▶ [What you have to do] Reproduce the whole listing exactly and let no picture into the copy.

▶ [Material for this task]
- - -

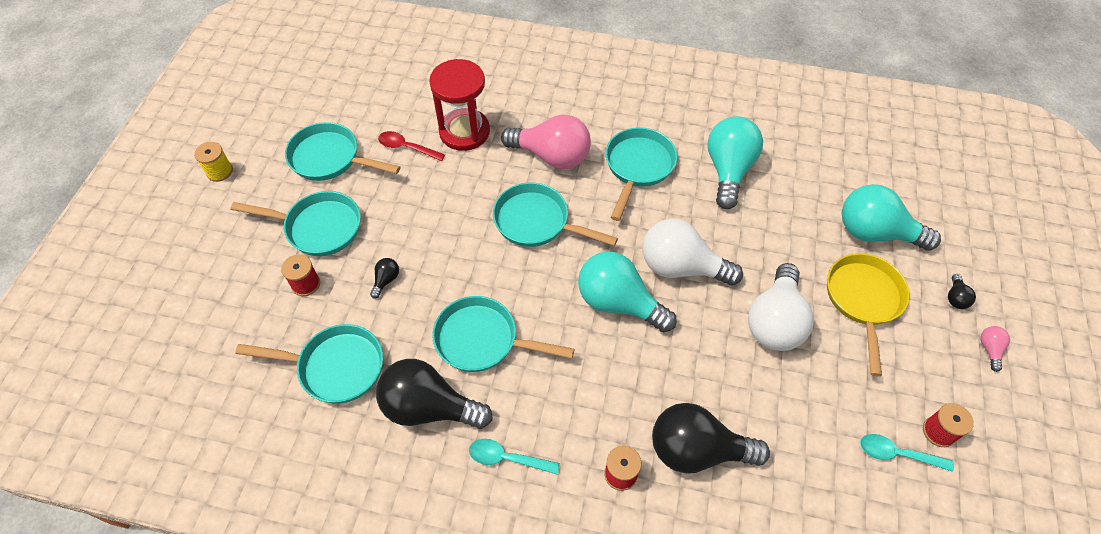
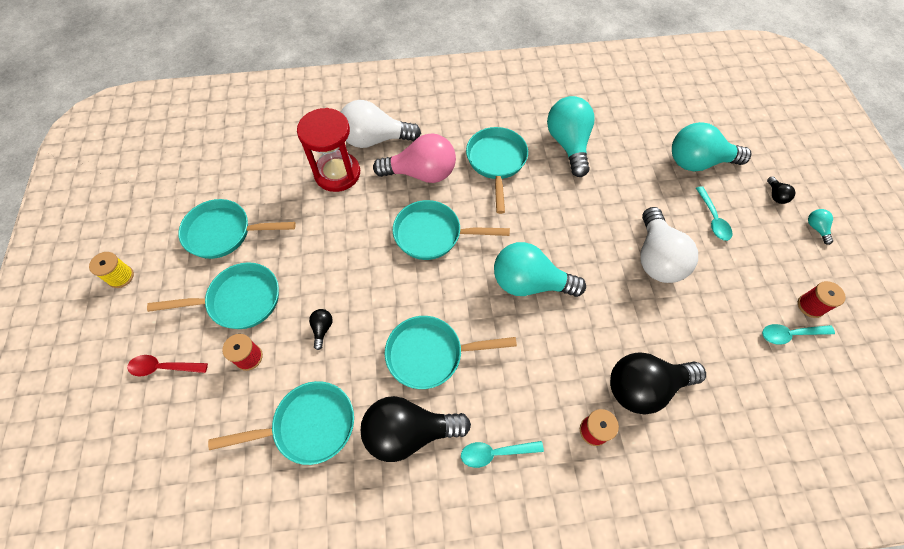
camera: 20 degrees left, 5 degrees up
red spoon [378,131,445,161] -> red spoon moved to [127,355,208,377]
white light bulb [643,219,743,286] -> white light bulb moved to [341,100,421,148]
yellow pan [827,253,910,376] -> turquoise spoon [696,186,732,241]
pink light bulb [980,326,1010,372] -> turquoise light bulb [808,209,833,245]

- - -

▶ [Solution below]
camera: 20 degrees left, 5 degrees up
red spoon [378,131,445,161] -> red spoon moved to [127,355,208,377]
white light bulb [643,219,743,286] -> white light bulb moved to [341,100,421,148]
yellow pan [827,253,910,376] -> turquoise spoon [696,186,732,241]
pink light bulb [980,326,1010,372] -> turquoise light bulb [808,209,833,245]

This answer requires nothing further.